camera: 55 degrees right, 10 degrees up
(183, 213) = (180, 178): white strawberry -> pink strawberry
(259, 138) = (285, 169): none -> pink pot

==

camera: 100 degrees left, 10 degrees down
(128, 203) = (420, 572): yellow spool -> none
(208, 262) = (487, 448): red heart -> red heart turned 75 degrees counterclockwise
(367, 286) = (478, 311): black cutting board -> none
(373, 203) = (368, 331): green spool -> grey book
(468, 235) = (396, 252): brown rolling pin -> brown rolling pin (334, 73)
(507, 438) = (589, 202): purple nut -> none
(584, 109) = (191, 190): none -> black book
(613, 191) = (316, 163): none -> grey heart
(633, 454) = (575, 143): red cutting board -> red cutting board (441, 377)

---

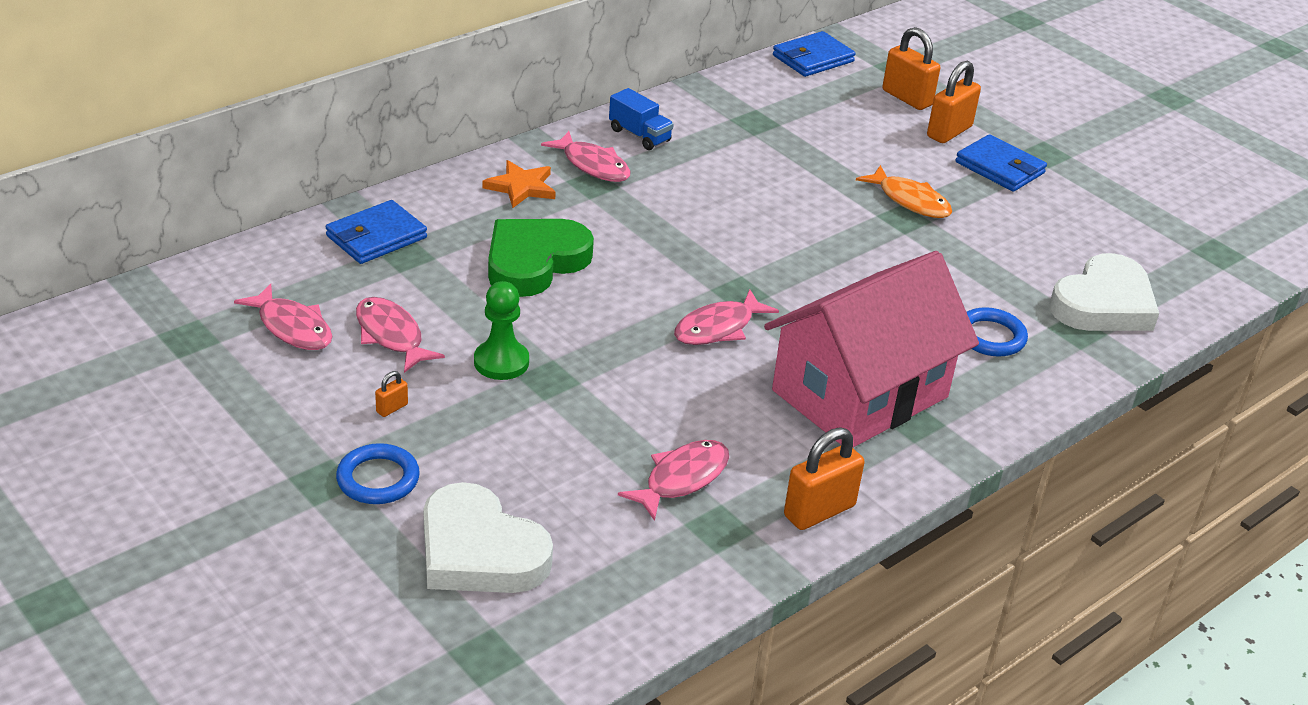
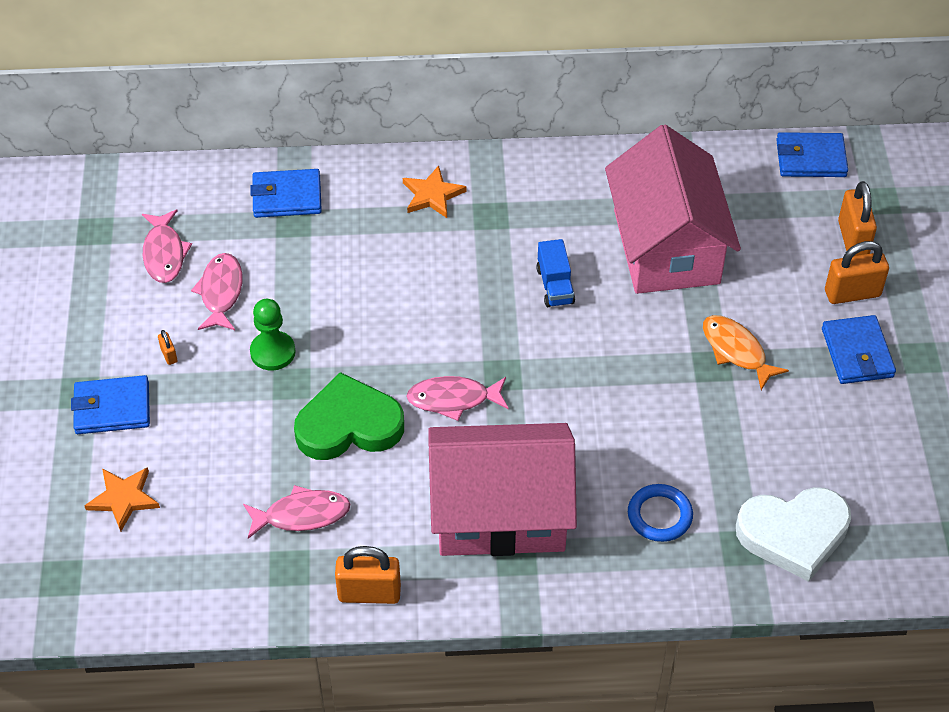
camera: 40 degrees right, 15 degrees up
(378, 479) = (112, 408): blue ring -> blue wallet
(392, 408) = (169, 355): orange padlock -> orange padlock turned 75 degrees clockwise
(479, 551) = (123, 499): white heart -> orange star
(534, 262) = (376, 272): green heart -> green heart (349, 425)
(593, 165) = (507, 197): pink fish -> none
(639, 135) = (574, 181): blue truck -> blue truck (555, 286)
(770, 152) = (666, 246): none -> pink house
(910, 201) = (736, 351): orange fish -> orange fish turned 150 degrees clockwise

▸ Work required:
Report the number of lines in the listing where the string "blue" appears, and nothing besides.

▸ Answer to the problem:
2